TASK STATEMENT:
Where does the string "brown" occur in the entries below? Copy every line where it does.
□ □ □ □ □ □ □
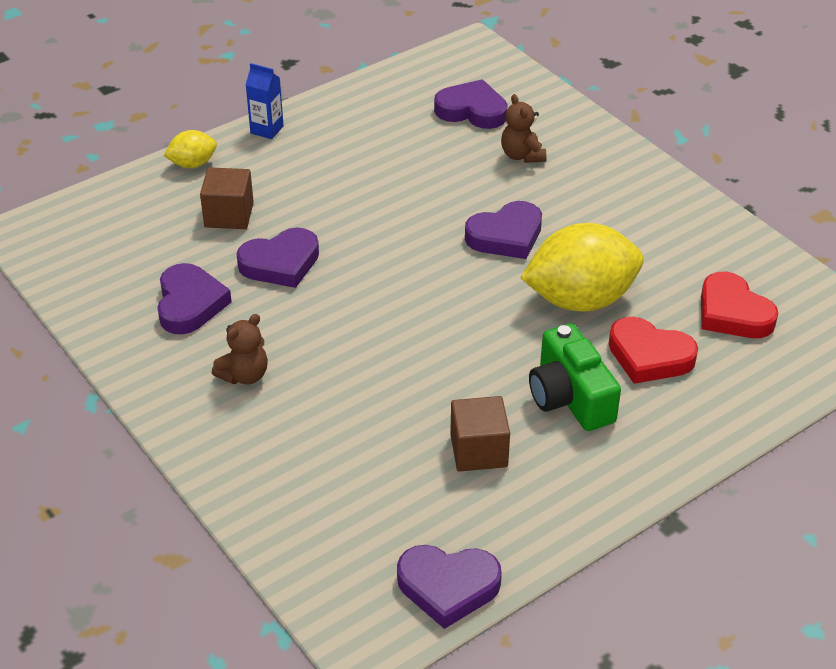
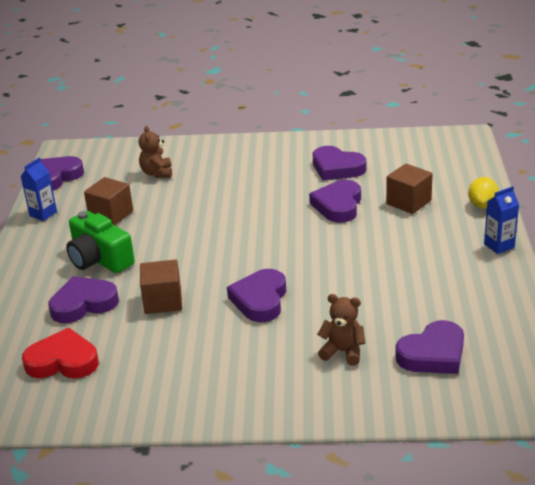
camera: 130 degrees right, 10 degrees down
brown teddy bear [212,314,268,385] -> brown teddy bear moved to [139,126,172,178]
yellow lemon [521,223,644,312] -> brown cube [140,259,182,314]
green camera [529,323,621,431] -> green camera turned 150 degrees counterclockwise [66,211,135,273]
red heart [609,317,698,384] -> purple heart [48,276,119,323]
none -> blue carton [20,158,57,221]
□ □ □ □ □ □ □
EXPECTED OUTPUT:
brown teddy bear [212,314,268,385] -> brown teddy bear moved to [139,126,172,178]
yellow lemon [521,223,644,312] -> brown cube [140,259,182,314]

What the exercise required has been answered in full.